>>>
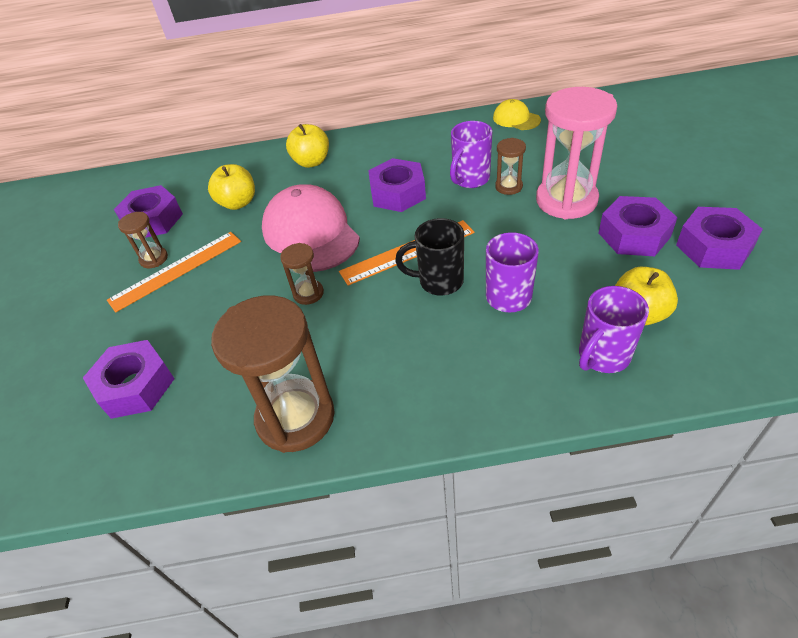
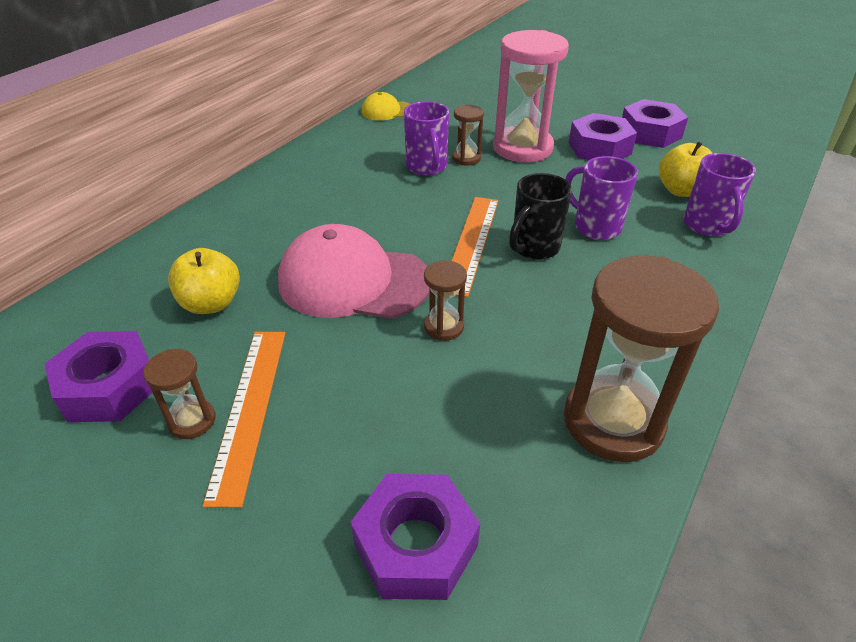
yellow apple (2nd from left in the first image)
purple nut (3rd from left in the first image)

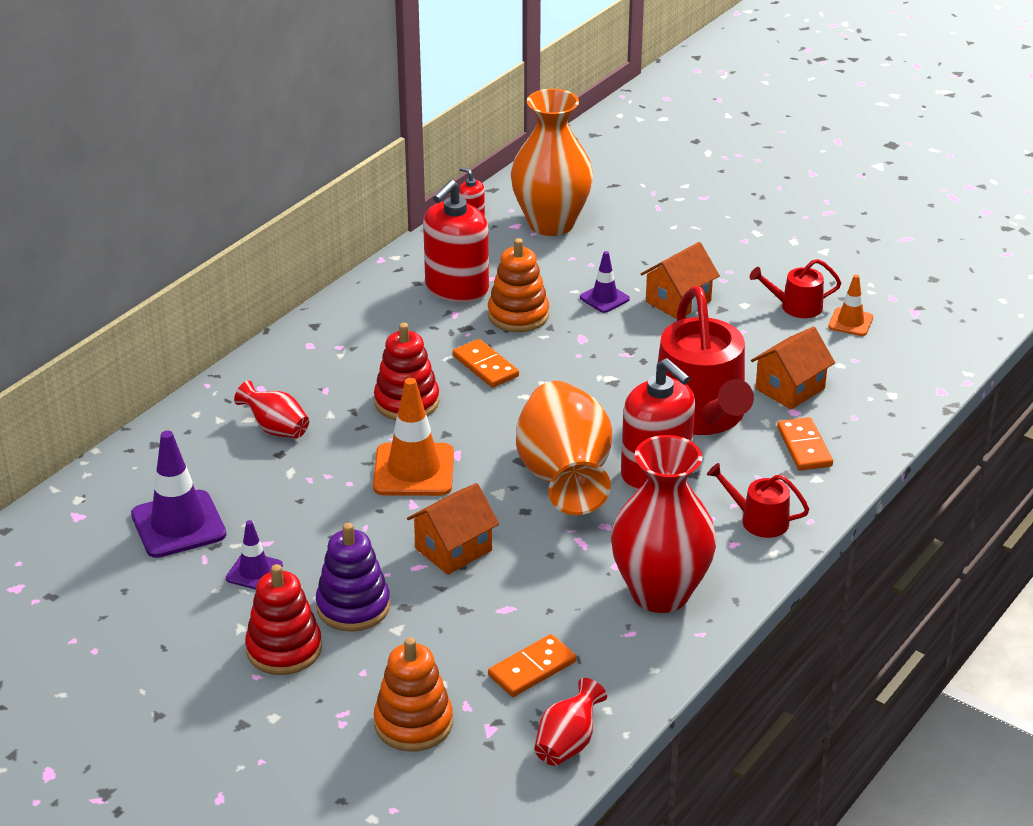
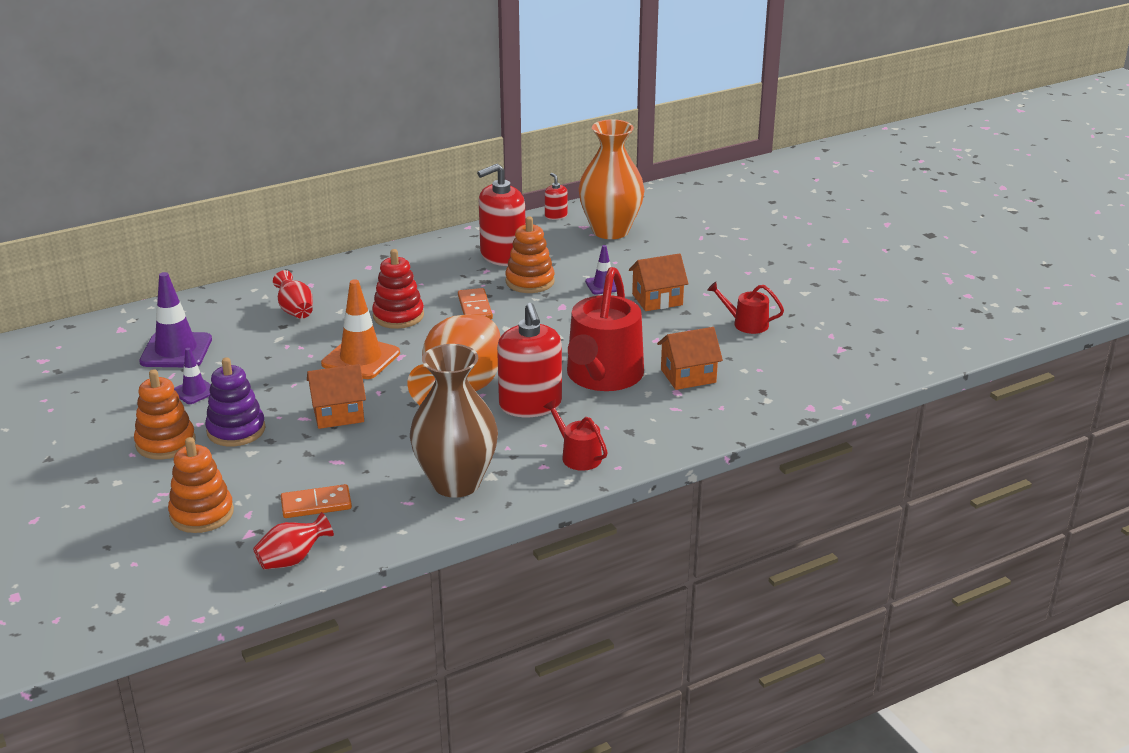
orange traffic cone (2nd from left in the first image)
orange domino (3rd from left in the first image)
brown vase
orange stacking toy (1st from left)

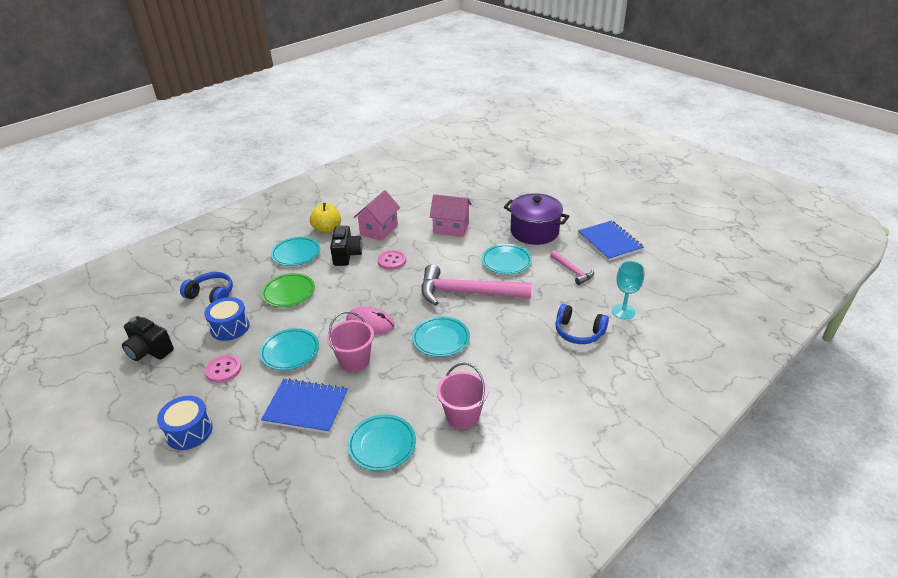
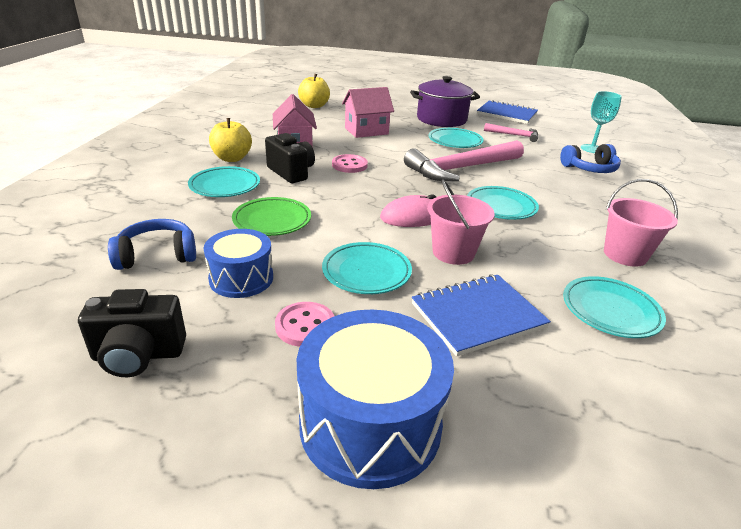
blue drum (2nd from left)
yellow apple (2nd from left)

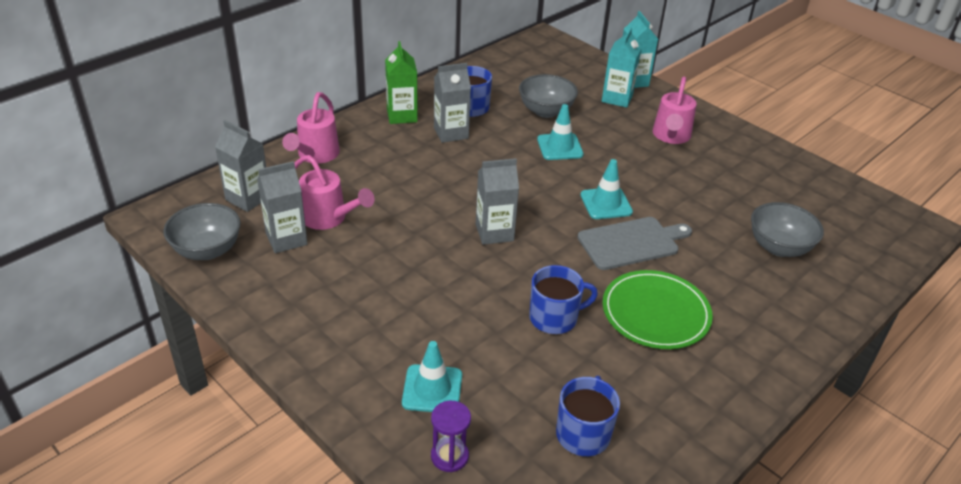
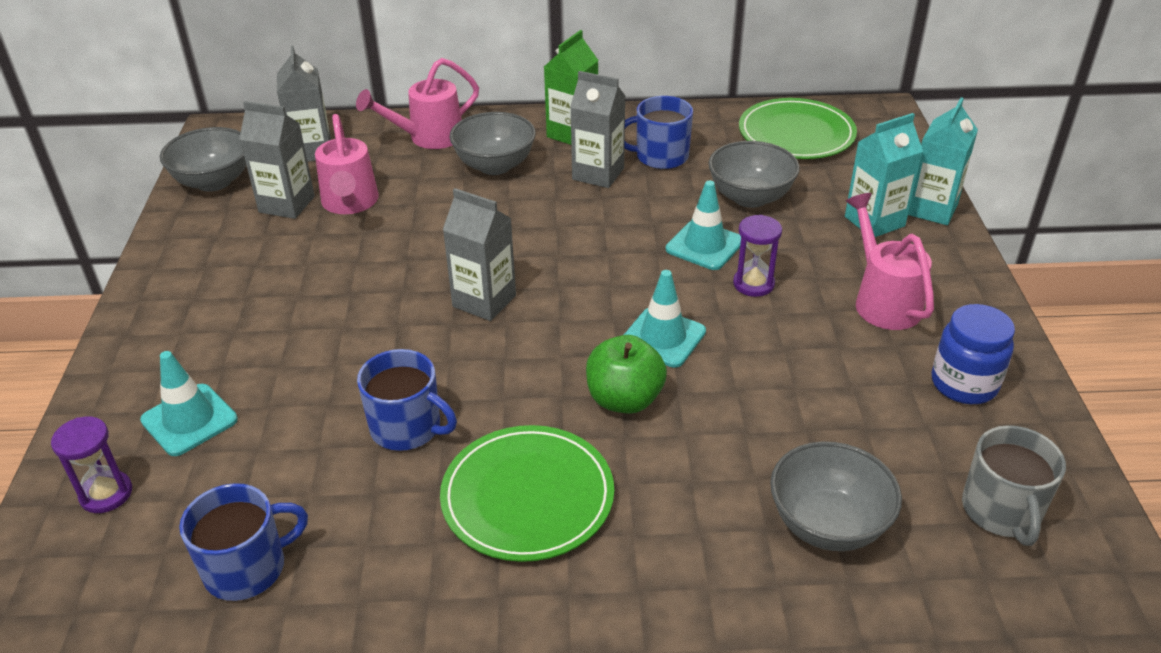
pink watering can (3rd from left)
green apple
green plate (2nd from left)
grey bowl (2nd from left)
purple hourglass (2nd from left)
blue jar
grey mug

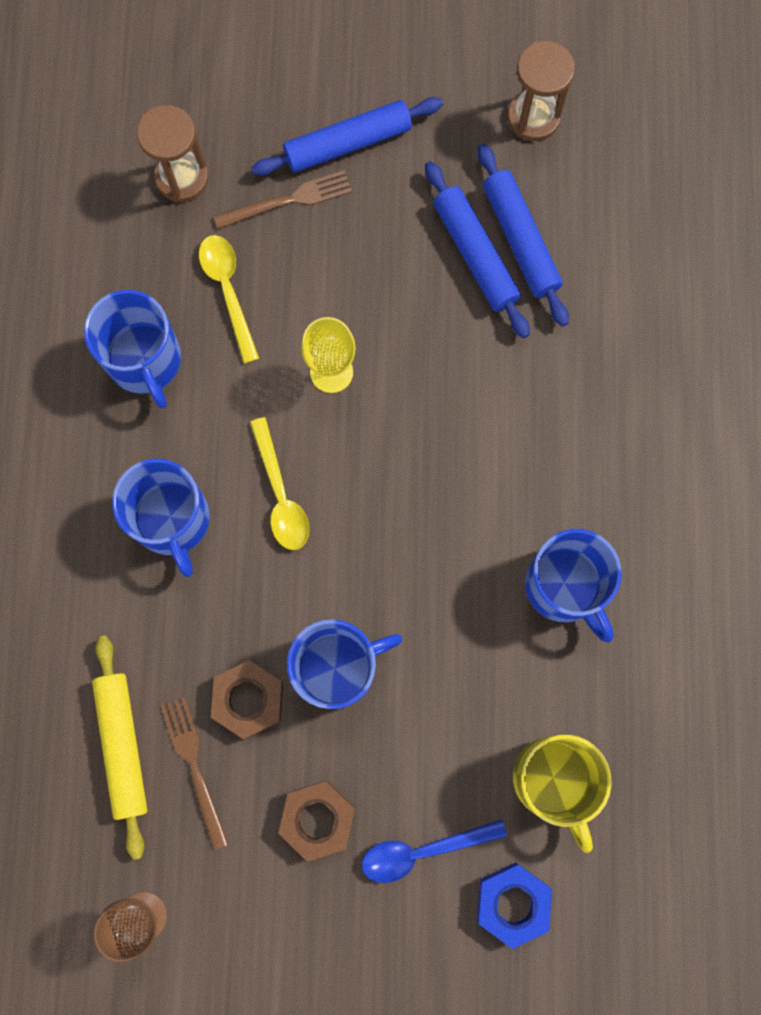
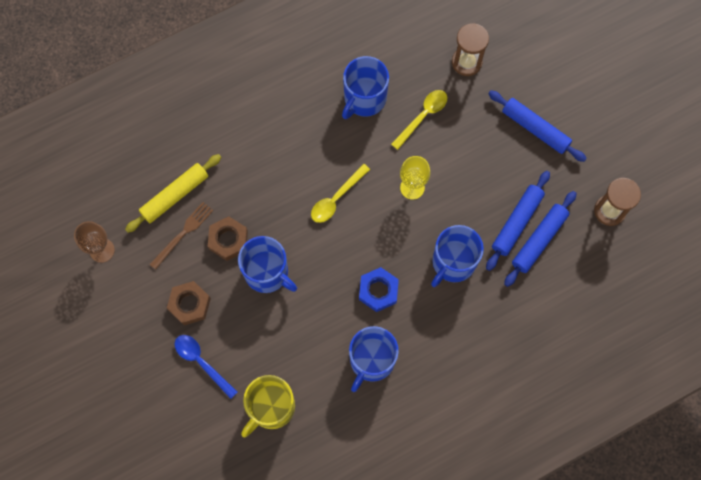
brown fork (2nd from left in the first image)
blue mug (4th from left)
blue nut

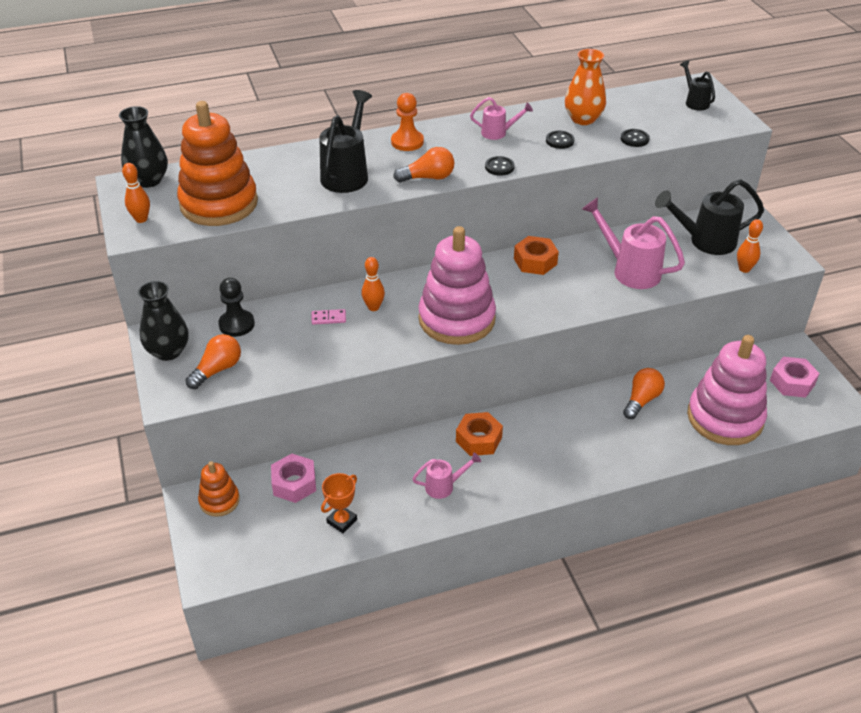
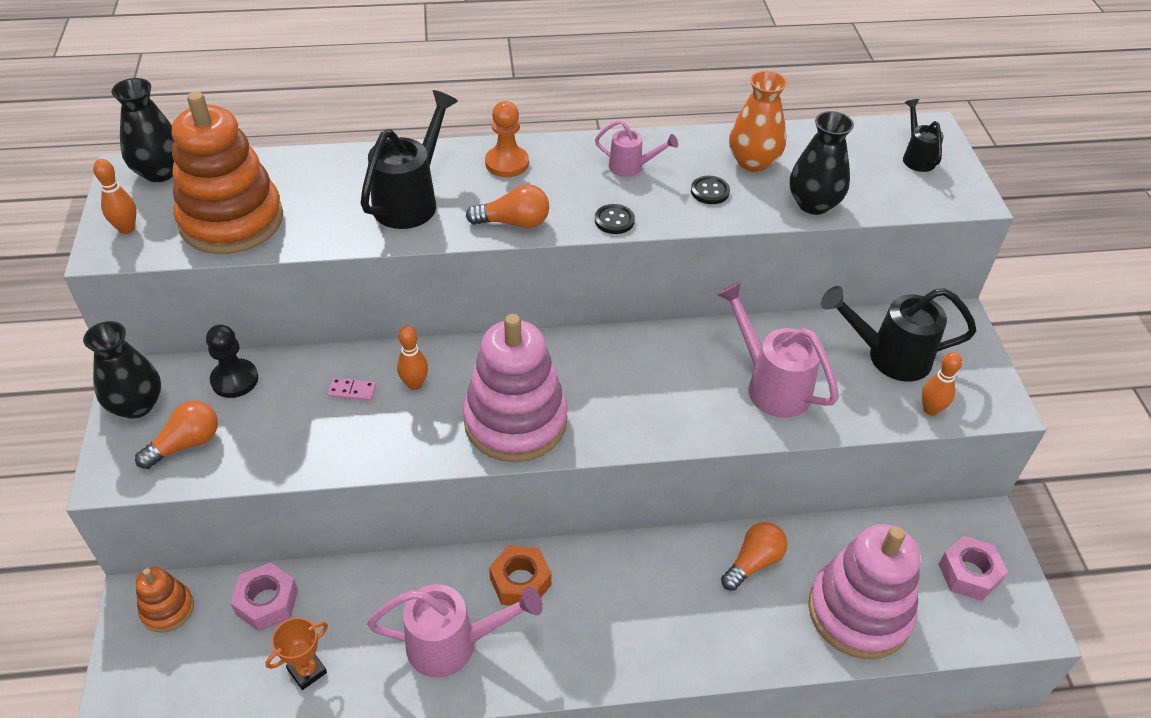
black vase (3rd from left)
orange nut (2nd from left in the first image)
pink watering can (1st from left)

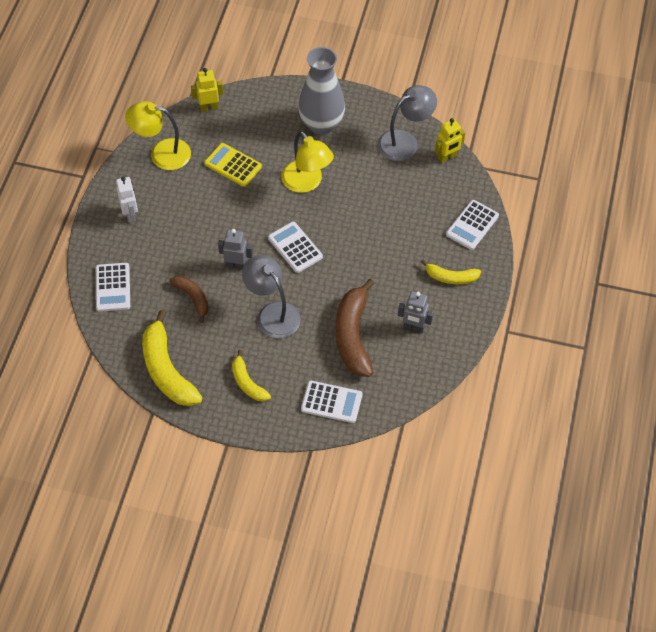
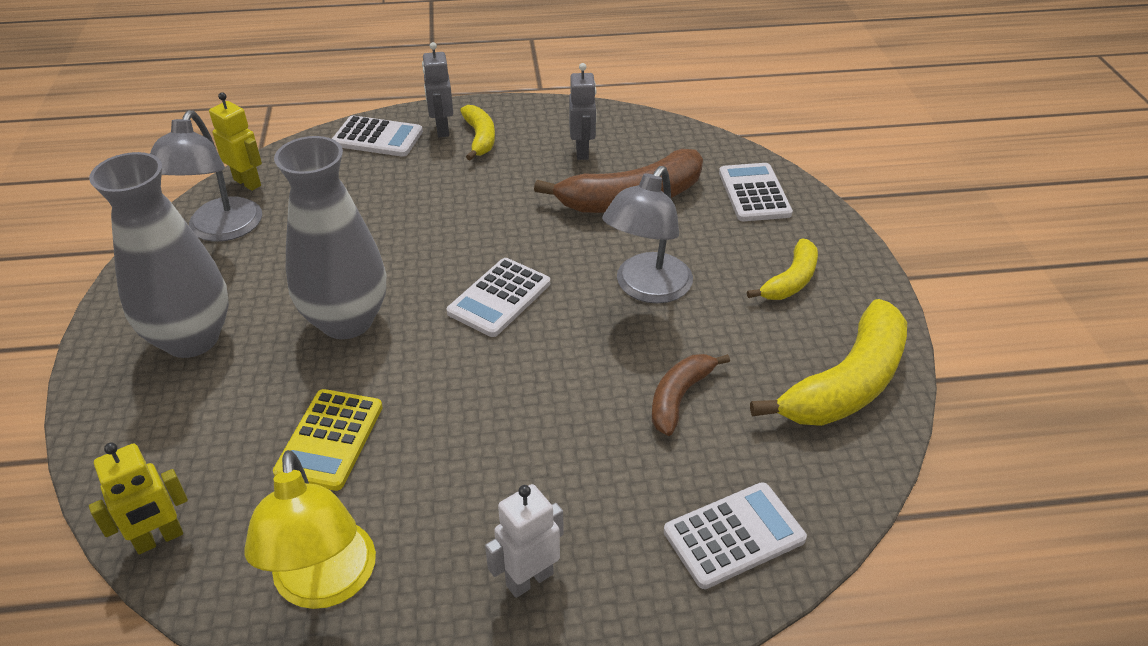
yellow robot (1st from left)
grey lamp (1st from left)
grey vase (2nd from left)
grey robot (1st from left)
<<<
Task prompt:
With the pictures left out, output all the entries exactly.

Written answer:
yellow apple (2nd from left in the first image)
purple nut (3rd from left in the first image)

orange traffic cone (2nd from left in the first image)
orange domino (3rd from left in the first image)
brown vase
orange stacking toy (1st from left)

blue drum (2nd from left)
yellow apple (2nd from left)

pink watering can (3rd from left)
green apple
green plate (2nd from left)
grey bowl (2nd from left)
purple hourglass (2nd from left)
blue jar
grey mug

brown fork (2nd from left in the first image)
blue mug (4th from left)
blue nut

black vase (3rd from left)
orange nut (2nd from left in the first image)
pink watering can (1st from left)

yellow robot (1st from left)
grey lamp (1st from left)
grey vase (2nd from left)
grey robot (1st from left)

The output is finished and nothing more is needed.